(Revision comparison data)
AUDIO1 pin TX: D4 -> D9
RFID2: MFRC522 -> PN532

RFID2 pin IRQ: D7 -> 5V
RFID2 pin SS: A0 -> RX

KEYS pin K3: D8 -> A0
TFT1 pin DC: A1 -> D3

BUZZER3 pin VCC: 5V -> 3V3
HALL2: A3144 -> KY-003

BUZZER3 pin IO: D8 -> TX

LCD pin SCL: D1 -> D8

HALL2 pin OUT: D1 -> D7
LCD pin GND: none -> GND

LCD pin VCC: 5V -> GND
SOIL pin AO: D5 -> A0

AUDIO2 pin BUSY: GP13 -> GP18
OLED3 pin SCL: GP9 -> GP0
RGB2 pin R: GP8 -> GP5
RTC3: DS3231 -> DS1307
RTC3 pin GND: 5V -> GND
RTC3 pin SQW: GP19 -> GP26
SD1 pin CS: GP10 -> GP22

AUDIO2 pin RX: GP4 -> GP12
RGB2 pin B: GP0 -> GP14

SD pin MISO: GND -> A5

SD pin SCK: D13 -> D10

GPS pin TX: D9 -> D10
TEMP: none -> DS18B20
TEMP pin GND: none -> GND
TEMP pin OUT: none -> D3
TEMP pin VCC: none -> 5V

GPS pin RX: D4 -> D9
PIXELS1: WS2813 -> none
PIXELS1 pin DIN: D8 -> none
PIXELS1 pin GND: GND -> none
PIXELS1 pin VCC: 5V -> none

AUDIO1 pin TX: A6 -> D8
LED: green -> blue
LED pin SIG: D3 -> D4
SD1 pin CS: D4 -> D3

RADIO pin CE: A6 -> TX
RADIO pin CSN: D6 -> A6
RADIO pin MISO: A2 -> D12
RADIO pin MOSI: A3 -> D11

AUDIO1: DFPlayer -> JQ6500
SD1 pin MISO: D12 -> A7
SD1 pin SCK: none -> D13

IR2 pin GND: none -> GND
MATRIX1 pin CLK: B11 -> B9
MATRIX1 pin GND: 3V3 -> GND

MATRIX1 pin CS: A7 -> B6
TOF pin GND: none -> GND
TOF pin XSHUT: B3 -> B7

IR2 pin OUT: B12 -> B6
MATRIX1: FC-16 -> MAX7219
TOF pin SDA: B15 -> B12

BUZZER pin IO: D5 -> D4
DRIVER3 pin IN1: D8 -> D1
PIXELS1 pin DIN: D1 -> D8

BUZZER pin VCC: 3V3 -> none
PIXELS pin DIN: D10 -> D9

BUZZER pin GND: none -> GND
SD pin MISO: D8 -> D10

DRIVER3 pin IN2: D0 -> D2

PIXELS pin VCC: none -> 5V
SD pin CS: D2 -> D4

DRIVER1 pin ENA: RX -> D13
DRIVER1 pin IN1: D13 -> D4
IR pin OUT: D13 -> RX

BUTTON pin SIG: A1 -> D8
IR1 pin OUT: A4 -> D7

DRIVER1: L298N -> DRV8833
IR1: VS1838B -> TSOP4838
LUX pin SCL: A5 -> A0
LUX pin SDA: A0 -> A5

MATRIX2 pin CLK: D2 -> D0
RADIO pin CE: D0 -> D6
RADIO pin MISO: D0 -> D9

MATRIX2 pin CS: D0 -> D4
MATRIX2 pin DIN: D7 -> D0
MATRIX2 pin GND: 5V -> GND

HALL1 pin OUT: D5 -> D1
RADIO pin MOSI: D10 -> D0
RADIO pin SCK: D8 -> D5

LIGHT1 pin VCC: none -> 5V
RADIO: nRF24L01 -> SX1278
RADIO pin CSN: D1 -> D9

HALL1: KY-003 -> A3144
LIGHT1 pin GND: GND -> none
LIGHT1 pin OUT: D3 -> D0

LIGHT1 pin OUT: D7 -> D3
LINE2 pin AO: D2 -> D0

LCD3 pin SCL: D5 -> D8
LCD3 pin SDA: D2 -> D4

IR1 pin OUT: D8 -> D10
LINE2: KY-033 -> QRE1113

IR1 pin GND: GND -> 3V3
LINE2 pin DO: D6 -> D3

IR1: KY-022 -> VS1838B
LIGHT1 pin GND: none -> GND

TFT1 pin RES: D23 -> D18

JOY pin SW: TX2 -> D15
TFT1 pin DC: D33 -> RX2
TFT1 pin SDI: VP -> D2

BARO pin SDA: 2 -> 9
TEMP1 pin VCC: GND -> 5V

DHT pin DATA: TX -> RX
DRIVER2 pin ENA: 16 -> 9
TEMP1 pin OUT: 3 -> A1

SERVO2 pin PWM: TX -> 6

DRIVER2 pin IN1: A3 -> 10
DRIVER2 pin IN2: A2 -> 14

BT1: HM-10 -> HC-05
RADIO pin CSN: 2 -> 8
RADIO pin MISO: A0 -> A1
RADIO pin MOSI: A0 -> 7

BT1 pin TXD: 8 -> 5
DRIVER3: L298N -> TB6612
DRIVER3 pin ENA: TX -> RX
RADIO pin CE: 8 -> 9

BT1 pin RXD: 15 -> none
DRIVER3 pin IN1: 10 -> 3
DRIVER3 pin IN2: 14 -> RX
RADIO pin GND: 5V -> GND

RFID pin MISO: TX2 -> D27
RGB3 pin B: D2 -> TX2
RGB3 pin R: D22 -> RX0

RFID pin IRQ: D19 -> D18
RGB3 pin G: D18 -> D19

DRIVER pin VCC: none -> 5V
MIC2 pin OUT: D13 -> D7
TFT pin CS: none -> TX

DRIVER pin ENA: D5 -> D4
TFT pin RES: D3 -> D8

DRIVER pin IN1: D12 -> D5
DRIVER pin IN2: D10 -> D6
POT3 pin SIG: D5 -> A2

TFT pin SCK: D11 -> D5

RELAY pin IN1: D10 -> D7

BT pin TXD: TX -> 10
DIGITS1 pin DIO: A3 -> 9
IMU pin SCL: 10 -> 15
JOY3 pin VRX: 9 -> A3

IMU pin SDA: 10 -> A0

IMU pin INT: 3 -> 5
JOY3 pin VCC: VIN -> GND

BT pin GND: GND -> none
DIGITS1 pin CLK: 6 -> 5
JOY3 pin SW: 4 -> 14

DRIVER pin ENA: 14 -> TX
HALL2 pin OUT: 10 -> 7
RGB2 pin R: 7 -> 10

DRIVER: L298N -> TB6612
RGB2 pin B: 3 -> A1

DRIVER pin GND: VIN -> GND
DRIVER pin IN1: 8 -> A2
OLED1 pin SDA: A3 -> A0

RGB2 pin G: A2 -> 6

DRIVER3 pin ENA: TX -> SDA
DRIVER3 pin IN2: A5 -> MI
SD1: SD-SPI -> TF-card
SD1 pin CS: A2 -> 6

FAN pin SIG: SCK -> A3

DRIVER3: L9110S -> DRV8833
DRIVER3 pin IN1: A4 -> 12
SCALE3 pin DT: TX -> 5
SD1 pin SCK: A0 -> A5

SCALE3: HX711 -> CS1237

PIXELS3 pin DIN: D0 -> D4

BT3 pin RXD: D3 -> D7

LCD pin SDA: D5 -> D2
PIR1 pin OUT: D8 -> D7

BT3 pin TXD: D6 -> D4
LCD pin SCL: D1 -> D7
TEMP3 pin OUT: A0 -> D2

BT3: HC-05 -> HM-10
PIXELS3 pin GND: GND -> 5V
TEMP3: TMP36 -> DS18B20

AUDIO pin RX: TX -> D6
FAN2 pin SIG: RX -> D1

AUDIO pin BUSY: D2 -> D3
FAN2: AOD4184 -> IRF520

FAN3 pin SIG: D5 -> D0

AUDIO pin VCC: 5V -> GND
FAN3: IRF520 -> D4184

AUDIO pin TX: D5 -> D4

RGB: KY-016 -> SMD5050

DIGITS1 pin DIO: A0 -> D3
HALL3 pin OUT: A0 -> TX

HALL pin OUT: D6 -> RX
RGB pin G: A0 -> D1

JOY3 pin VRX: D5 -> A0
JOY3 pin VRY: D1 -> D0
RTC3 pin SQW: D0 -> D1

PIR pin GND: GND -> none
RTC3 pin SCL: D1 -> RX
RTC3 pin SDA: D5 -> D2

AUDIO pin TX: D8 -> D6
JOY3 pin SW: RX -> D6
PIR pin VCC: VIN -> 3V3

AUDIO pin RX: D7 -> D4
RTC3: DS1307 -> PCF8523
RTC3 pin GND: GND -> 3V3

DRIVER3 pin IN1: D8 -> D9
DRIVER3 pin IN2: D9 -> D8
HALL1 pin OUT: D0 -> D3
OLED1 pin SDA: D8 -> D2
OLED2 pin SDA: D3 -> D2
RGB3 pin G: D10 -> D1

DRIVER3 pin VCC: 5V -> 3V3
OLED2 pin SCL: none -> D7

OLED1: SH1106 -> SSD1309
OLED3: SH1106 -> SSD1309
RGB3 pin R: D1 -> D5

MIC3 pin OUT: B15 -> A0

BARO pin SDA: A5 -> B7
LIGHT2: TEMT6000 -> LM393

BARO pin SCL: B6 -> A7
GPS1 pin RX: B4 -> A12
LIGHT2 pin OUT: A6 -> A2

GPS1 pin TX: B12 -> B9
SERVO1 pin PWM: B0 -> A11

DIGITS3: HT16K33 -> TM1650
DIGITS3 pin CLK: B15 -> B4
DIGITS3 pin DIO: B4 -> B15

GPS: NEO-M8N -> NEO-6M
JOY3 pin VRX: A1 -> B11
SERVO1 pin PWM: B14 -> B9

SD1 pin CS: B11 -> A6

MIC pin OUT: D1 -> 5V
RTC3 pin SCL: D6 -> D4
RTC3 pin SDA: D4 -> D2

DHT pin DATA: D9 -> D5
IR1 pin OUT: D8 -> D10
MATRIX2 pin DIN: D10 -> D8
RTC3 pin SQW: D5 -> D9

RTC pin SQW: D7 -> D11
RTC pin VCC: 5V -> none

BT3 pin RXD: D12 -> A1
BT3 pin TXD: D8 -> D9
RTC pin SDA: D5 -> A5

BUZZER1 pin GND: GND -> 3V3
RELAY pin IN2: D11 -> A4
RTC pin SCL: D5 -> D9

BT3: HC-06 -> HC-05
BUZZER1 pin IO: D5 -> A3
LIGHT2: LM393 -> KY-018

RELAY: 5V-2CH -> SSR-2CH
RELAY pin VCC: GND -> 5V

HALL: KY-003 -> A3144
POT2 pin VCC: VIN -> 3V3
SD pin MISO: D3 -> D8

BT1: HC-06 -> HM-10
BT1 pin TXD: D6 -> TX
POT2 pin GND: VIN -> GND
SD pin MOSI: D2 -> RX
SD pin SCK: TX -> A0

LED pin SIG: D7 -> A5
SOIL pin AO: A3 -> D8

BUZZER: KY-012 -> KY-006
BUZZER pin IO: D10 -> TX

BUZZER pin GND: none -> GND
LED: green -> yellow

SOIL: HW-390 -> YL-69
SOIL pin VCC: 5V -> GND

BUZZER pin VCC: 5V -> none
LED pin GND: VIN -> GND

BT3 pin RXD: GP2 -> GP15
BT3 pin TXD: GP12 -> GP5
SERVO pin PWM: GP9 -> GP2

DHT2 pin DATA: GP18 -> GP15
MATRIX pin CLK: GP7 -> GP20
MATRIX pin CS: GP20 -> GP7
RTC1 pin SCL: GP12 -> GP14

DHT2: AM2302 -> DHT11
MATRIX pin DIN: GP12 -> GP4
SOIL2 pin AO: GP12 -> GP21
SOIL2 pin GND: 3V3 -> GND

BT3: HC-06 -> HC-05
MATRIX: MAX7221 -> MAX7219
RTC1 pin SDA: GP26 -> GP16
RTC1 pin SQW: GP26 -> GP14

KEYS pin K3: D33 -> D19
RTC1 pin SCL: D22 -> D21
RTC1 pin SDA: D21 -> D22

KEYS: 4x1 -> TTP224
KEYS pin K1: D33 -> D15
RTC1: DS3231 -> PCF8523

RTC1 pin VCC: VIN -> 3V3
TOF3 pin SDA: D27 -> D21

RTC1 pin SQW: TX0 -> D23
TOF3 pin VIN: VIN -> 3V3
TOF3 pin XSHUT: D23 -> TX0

What the task requires: From the entries above, restate word for word the lines from the line containing "AUDIO pin RX: D7 -> D4" to the line containing "GPS1 pin RX: B4 -> A12", both ends included, and nothing more.

Completed exercise:
AUDIO pin RX: D7 -> D4
RTC3: DS1307 -> PCF8523
RTC3 pin GND: GND -> 3V3

DRIVER3 pin IN1: D8 -> D9
DRIVER3 pin IN2: D9 -> D8
HALL1 pin OUT: D0 -> D3
OLED1 pin SDA: D8 -> D2
OLED2 pin SDA: D3 -> D2
RGB3 pin G: D10 -> D1

DRIVER3 pin VCC: 5V -> 3V3
OLED2 pin SCL: none -> D7

OLED1: SH1106 -> SSD1309
OLED3: SH1106 -> SSD1309
RGB3 pin R: D1 -> D5

MIC3 pin OUT: B15 -> A0

BARO pin SDA: A5 -> B7
LIGHT2: TEMT6000 -> LM393

BARO pin SCL: B6 -> A7
GPS1 pin RX: B4 -> A12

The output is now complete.